[Exercise prompt]: Among the lines of the entries below, count those containing the word "eraser" and answer with the number only.

[Supplied entries Boundary: Start]

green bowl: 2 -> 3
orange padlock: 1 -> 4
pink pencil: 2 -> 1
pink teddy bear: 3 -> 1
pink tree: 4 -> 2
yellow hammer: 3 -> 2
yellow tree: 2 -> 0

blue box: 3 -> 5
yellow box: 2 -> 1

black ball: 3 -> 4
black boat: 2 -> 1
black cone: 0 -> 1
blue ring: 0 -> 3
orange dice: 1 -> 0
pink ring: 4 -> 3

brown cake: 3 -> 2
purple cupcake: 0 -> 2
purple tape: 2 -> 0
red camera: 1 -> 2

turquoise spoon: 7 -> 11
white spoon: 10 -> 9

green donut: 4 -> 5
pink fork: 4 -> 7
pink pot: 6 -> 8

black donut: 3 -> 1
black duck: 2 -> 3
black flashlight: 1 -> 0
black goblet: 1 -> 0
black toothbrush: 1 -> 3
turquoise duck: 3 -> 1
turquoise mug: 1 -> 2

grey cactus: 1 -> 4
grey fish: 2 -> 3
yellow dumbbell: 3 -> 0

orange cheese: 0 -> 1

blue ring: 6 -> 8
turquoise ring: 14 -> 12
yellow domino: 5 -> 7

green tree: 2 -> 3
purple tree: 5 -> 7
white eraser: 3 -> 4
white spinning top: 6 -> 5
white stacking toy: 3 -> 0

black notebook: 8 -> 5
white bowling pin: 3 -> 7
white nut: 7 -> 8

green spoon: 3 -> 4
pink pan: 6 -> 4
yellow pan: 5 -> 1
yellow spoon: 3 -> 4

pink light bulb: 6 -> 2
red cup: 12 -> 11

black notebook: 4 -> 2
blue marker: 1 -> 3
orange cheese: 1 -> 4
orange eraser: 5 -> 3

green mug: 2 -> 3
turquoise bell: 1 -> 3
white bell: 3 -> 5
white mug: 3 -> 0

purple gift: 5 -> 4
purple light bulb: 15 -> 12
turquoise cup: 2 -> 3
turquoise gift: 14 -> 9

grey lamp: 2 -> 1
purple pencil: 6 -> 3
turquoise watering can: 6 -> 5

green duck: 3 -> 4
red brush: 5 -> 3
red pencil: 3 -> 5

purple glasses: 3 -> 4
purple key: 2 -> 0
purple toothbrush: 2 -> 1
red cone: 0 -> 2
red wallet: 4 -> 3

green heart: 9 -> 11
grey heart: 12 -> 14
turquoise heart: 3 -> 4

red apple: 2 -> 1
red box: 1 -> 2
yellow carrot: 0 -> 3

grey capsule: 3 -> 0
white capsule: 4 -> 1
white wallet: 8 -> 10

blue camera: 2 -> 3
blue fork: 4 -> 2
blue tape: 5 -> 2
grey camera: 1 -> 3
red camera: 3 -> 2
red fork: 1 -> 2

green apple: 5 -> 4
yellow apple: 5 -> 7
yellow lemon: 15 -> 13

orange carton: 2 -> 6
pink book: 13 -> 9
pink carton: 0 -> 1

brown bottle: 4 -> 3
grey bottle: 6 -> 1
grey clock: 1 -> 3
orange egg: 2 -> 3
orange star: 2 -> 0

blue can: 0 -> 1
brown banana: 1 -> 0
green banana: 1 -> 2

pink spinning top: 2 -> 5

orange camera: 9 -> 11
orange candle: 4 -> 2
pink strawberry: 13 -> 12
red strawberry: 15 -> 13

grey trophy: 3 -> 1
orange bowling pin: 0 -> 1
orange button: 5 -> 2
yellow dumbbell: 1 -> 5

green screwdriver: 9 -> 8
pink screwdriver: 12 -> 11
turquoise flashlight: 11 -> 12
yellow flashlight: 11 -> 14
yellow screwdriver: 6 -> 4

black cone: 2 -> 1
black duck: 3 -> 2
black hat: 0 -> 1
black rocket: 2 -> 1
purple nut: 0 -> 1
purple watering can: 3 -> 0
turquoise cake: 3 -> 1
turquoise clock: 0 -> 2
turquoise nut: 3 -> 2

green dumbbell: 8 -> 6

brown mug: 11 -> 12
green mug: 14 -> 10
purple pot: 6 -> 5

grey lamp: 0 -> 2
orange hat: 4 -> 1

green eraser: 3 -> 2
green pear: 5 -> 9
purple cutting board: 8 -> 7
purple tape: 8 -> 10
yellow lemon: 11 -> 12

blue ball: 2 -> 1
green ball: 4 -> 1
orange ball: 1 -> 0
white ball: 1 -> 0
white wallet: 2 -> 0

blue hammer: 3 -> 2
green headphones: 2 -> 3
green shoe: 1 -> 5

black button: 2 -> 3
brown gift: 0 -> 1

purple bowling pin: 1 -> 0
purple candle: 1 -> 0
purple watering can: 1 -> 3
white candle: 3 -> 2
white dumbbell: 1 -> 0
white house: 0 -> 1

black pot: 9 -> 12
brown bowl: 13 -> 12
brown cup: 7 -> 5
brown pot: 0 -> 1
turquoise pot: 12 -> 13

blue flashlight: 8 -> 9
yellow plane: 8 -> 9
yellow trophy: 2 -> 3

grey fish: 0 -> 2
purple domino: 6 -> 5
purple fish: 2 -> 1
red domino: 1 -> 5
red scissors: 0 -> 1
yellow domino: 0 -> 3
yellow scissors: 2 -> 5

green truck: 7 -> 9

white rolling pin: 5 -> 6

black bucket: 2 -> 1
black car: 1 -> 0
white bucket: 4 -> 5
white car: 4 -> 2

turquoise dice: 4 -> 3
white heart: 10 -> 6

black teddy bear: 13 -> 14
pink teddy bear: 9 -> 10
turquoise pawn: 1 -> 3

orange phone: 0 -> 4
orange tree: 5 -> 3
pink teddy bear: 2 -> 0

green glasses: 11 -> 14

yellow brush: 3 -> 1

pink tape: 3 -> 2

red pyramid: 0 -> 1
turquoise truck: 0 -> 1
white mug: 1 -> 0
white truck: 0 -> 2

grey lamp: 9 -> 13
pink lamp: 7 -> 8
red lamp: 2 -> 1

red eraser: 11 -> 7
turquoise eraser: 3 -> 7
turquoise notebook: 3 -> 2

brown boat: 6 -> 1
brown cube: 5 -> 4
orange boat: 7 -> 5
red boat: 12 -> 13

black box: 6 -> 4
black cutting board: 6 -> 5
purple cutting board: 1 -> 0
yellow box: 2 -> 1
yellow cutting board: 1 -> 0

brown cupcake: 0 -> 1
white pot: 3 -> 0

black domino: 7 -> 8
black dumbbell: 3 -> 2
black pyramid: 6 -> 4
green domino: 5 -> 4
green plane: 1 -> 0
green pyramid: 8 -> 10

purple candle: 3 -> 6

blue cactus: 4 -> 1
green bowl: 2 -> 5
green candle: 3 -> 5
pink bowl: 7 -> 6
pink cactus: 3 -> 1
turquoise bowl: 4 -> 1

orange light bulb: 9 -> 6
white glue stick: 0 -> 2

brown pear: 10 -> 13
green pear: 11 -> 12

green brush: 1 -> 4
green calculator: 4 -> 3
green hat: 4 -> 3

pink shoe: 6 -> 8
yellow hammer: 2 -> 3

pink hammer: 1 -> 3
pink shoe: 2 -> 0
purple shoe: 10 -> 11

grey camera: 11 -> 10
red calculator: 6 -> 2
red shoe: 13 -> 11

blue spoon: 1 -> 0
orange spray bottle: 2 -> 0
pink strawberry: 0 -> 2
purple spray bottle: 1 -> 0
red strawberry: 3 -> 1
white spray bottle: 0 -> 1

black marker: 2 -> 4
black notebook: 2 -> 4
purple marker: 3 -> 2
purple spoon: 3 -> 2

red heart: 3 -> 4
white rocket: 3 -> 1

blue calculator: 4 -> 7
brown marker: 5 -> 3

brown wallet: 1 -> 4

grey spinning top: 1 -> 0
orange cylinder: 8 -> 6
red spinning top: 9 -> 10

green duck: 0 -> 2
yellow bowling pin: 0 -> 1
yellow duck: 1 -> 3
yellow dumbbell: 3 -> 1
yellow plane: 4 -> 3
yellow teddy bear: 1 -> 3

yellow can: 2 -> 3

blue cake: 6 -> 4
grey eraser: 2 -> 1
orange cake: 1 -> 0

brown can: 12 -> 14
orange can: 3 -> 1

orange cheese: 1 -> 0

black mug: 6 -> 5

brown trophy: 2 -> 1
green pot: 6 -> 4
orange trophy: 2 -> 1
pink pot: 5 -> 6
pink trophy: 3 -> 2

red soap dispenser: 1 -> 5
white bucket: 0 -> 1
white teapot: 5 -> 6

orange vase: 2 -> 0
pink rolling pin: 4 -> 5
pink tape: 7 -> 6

[Supplied entries Boundary: End]

[Task output]: 6